▶ What is being asked
Copying exactly, give the lines in the material below from the one with "black L-shape: (67, 882)" to the one with "purple semicircle: (309, 1152)", ends included, and nothing besides.

▶ The records
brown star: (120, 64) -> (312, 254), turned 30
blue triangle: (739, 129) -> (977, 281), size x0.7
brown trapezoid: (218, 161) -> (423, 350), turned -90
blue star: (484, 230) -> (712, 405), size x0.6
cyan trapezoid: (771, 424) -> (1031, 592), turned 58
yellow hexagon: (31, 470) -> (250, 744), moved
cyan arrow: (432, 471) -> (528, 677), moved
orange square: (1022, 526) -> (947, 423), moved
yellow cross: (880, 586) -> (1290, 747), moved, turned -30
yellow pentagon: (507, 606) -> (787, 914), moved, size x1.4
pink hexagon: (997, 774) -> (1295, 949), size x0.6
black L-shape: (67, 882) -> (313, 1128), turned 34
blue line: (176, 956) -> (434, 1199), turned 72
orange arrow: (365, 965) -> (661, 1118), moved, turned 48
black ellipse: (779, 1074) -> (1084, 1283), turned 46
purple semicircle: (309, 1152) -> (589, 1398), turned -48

---

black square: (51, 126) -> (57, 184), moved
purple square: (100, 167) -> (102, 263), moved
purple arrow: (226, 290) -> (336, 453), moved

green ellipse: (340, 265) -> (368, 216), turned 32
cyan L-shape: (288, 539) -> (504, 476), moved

▶ Reply to the task
black L-shape: (67, 882) -> (313, 1128), turned 34
blue line: (176, 956) -> (434, 1199), turned 72
orange arrow: (365, 965) -> (661, 1118), moved, turned 48
black ellipse: (779, 1074) -> (1084, 1283), turned 46
purple semicircle: (309, 1152) -> (589, 1398), turned -48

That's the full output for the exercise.